## What is expected:
When the line containing "TFT2 pin VCC: 5V -> GND" is found in the data below, give it again along with every later line, exactly; drop the pictures.

Structured diff data
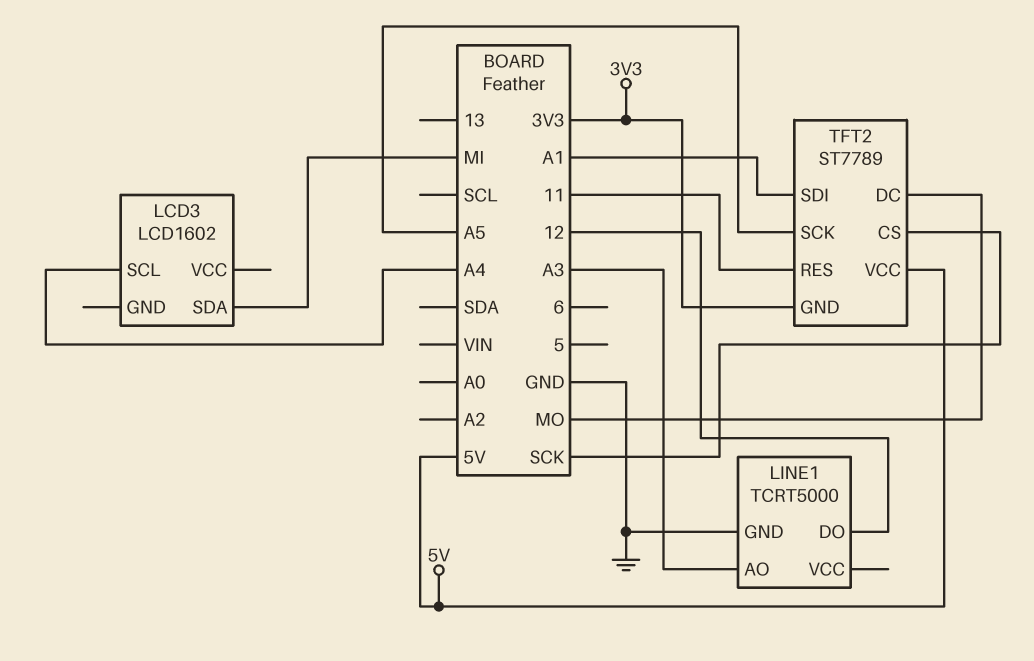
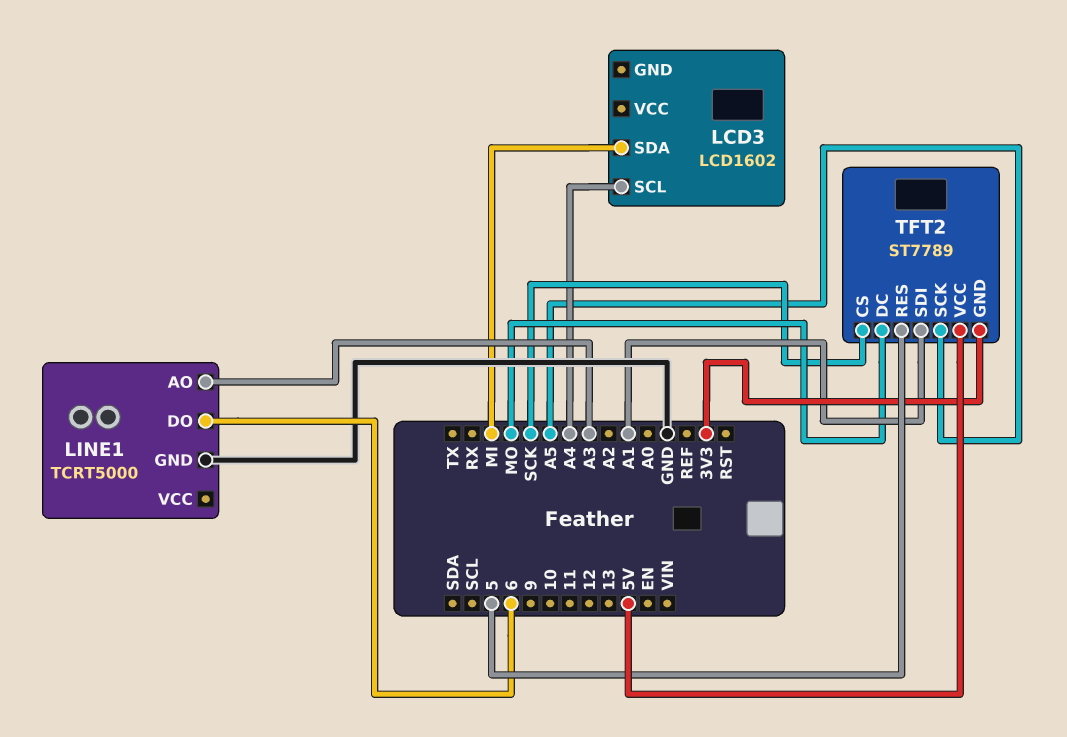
LINE1 pin DO: 12 -> 6
TFT2 pin RES: 11 -> 5

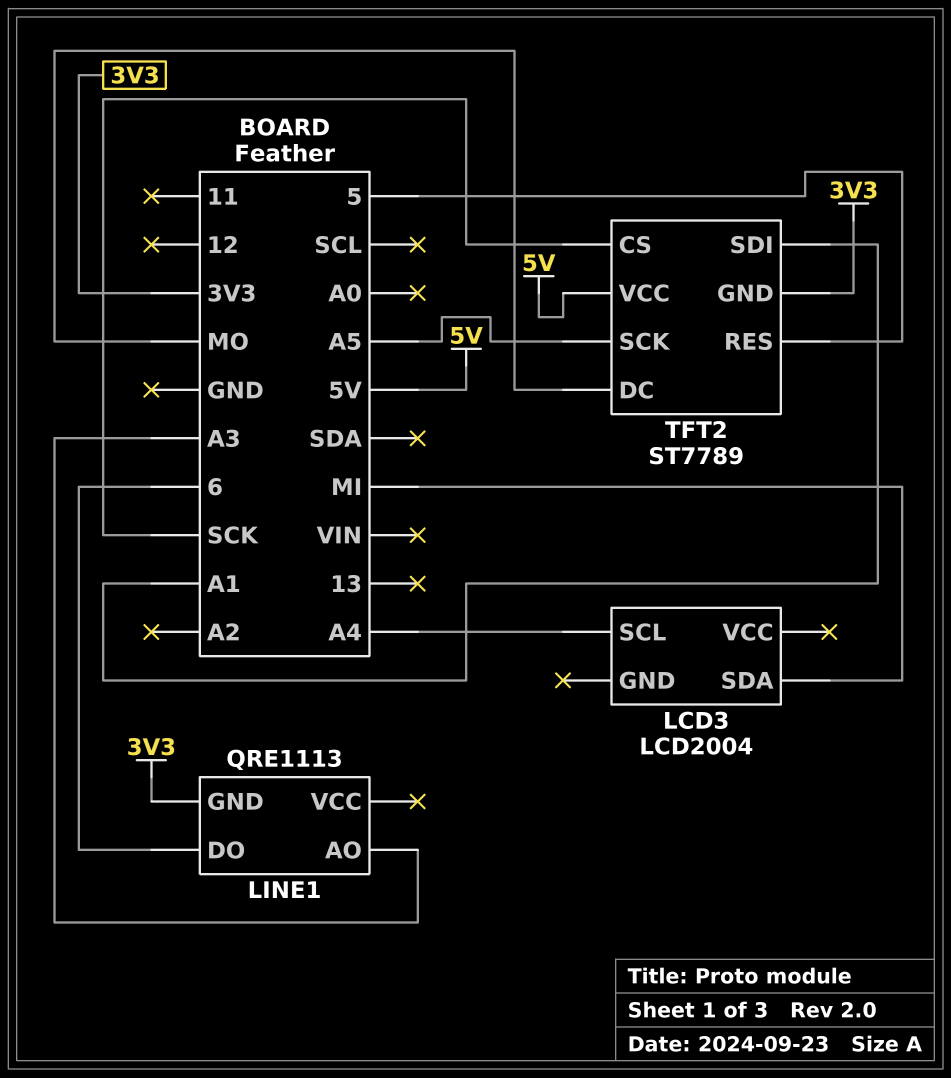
LCD3: LCD1602 -> LCD2004
LINE1: TCRT5000 -> QRE1113
LINE1 pin GND: GND -> 3V3

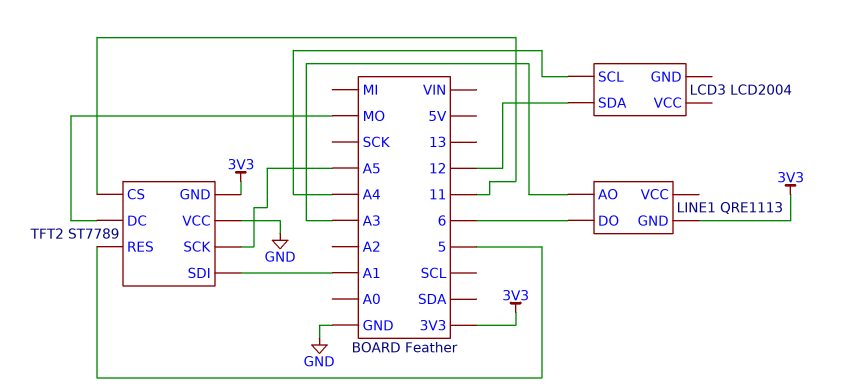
LCD3 pin SDA: MI -> 12
TFT2 pin CS: SCK -> 11
TFT2 pin VCC: 5V -> GND

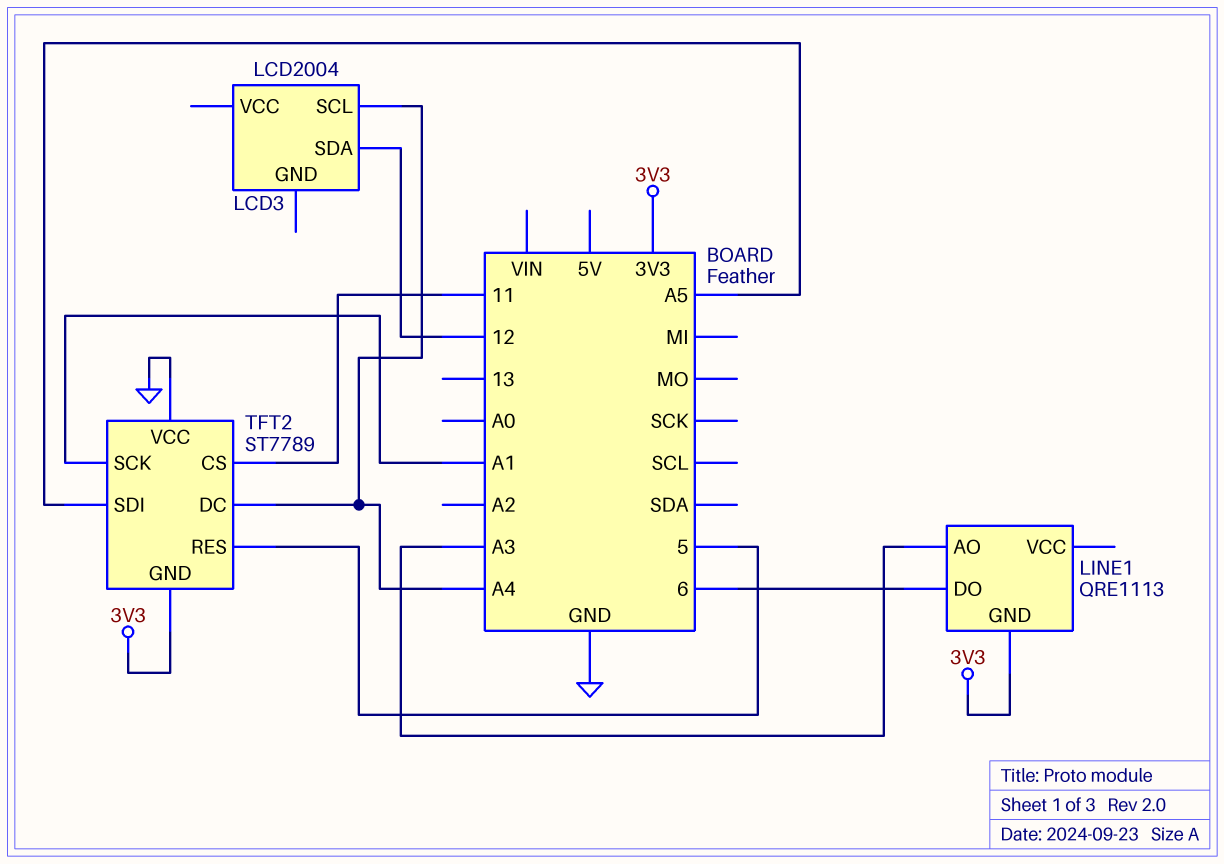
TFT2 pin DC: MO -> A4
TFT2 pin SCK: A5 -> A1
TFT2 pin SDI: A1 -> A5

## Written solution:
TFT2 pin VCC: 5V -> GND

TFT2 pin DC: MO -> A4
TFT2 pin SCK: A5 -> A1
TFT2 pin SDI: A1 -> A5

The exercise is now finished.